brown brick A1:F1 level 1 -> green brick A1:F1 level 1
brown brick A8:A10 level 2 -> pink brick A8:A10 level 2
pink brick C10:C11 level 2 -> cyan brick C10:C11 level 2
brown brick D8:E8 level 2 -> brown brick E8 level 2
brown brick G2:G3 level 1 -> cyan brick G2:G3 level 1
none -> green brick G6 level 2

--

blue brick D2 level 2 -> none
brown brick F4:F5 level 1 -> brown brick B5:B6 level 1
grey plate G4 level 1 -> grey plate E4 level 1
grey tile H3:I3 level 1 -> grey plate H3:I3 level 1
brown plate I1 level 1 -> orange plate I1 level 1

INSTRUCTIONS TO FOLLOW:
Looking at the entries above, can you reproduce exactly the lines from the one that holds "blue brick D2 level 2 -> none" through the one that holds "brown plate I1", and only those?

COMPLETED TASK:
blue brick D2 level 2 -> none
brown brick F4:F5 level 1 -> brown brick B5:B6 level 1
grey plate G4 level 1 -> grey plate E4 level 1
grey tile H3:I3 level 1 -> grey plate H3:I3 level 1
brown plate I1 level 1 -> orange plate I1 level 1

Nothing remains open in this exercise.